WHAT YOU HAVE TO DO - Having located "shelving: (877, 725) -> (79, 526), moved" in the listing below, write out its line and every following line exactly, last line included, without the pictures.
Segment Start: DATA SHOWN
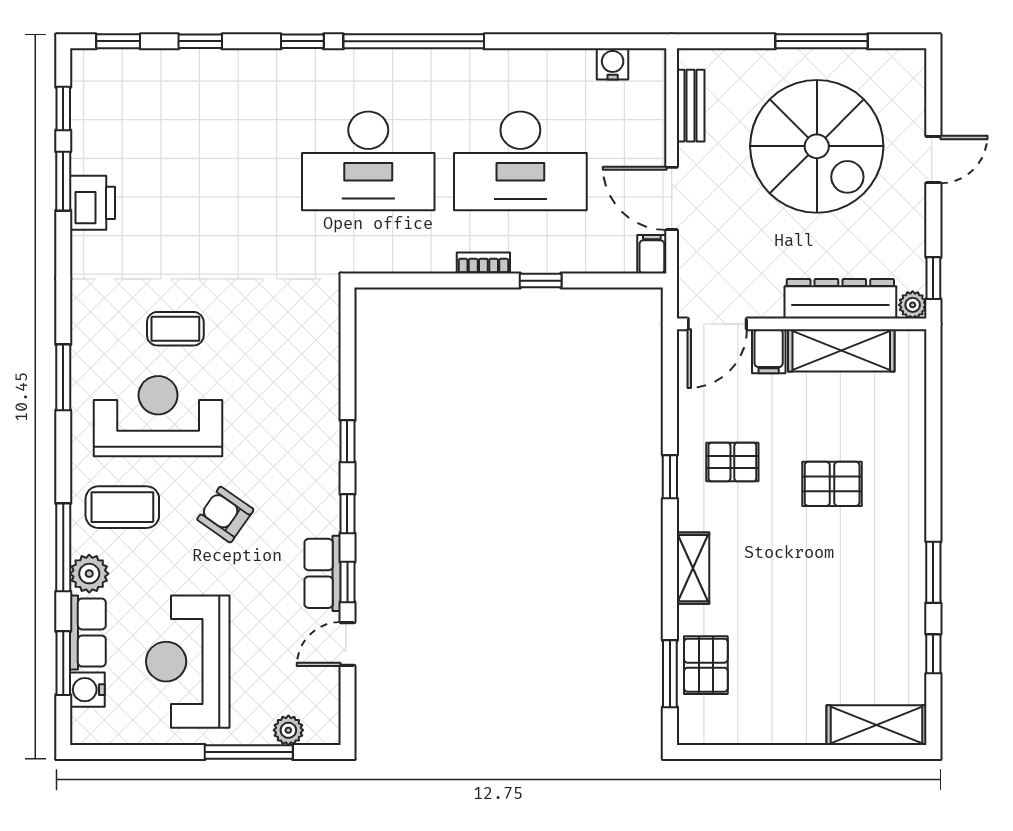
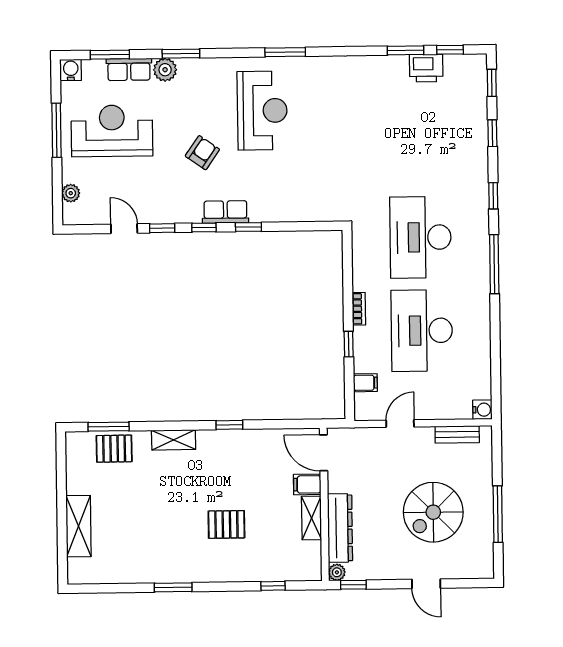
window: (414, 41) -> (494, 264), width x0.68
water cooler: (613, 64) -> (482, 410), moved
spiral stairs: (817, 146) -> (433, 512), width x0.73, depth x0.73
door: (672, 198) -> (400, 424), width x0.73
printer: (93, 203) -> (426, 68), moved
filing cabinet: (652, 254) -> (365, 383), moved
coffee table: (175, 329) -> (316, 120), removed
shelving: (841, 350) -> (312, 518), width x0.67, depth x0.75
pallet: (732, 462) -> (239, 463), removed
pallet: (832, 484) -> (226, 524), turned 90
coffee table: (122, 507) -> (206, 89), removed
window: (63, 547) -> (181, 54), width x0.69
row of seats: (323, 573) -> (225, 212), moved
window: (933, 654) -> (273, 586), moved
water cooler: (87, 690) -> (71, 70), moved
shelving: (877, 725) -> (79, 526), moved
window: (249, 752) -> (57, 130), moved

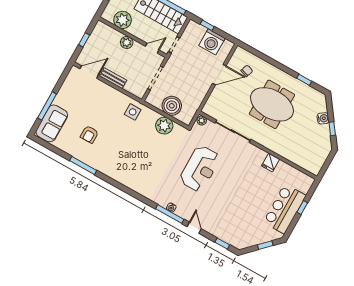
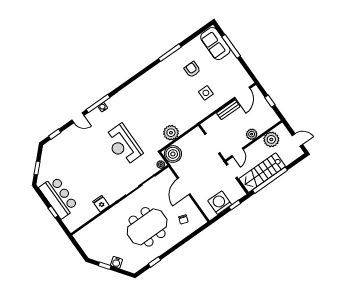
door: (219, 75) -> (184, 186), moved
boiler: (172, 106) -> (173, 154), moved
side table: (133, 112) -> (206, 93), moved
Segment End: DATA SHOWN
OUTPUT FOR THIS TASK -
shelving: (877, 725) -> (79, 526), moved
window: (249, 752) -> (57, 130), moved

door: (219, 75) -> (184, 186), moved
boiler: (172, 106) -> (173, 154), moved
side table: (133, 112) -> (206, 93), moved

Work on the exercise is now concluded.